§ STATED TASK
Please rewrite the material below as a Markdown table with the columns Row and Line, giving each non-blank line its own numbered row. Leave the pictures out of the answer.

=== GIVEN DATA ===

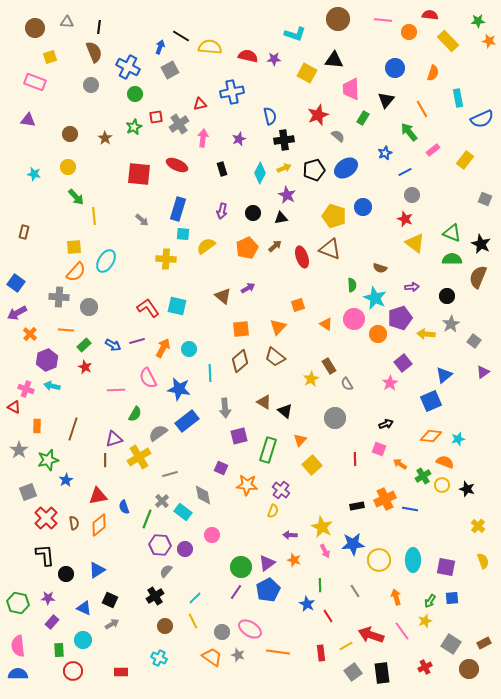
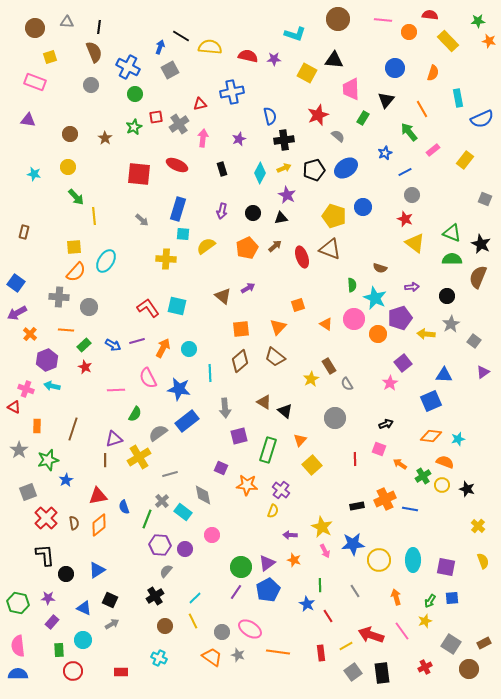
blue triangle at (444, 375): rotated 42 degrees clockwise
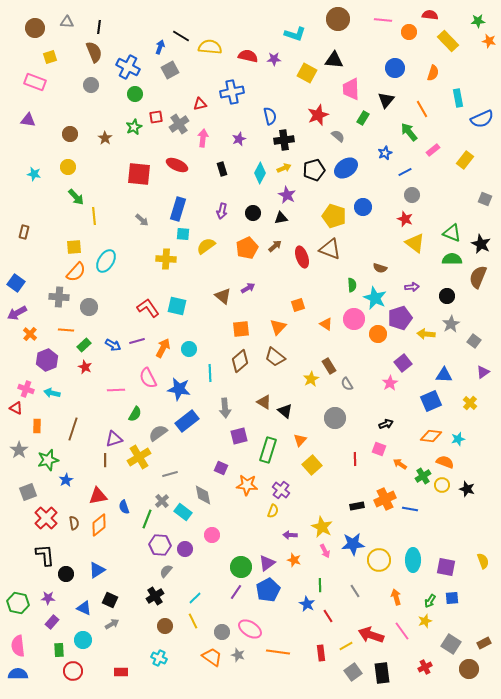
cyan arrow at (52, 386): moved 7 px down
red triangle at (14, 407): moved 2 px right, 1 px down
yellow cross at (478, 526): moved 8 px left, 123 px up
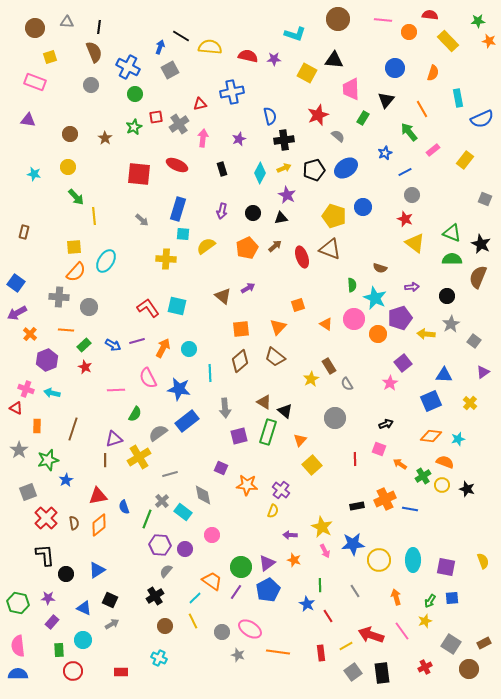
green rectangle at (268, 450): moved 18 px up
orange trapezoid at (212, 657): moved 76 px up
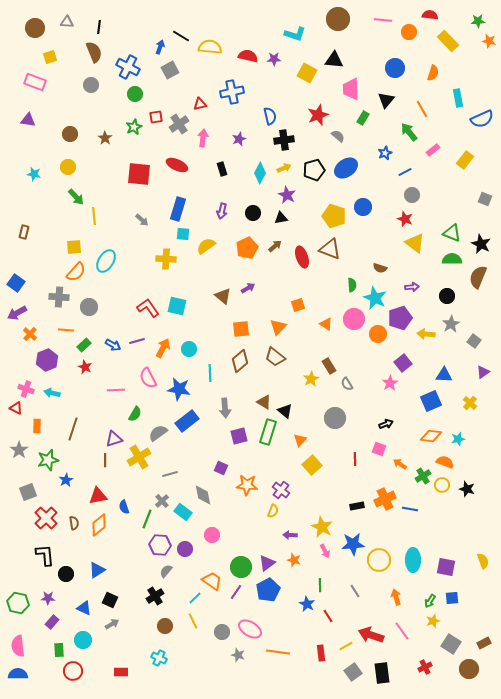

===

§ TASK ANSWER
| Row | Line |
|---|---|
| 1 | blue triangle at (444, 375): rotated 42 degrees clockwise |
| 2 | cyan arrow at (52, 386): moved 7 px down |
| 3 | red triangle at (14, 407): moved 2 px right, 1 px down |
| 4 | yellow cross at (478, 526): moved 8 px left, 123 px up |
| 5 | green rectangle at (268, 450): moved 18 px up |
| 6 | orange trapezoid at (212, 657): moved 76 px up |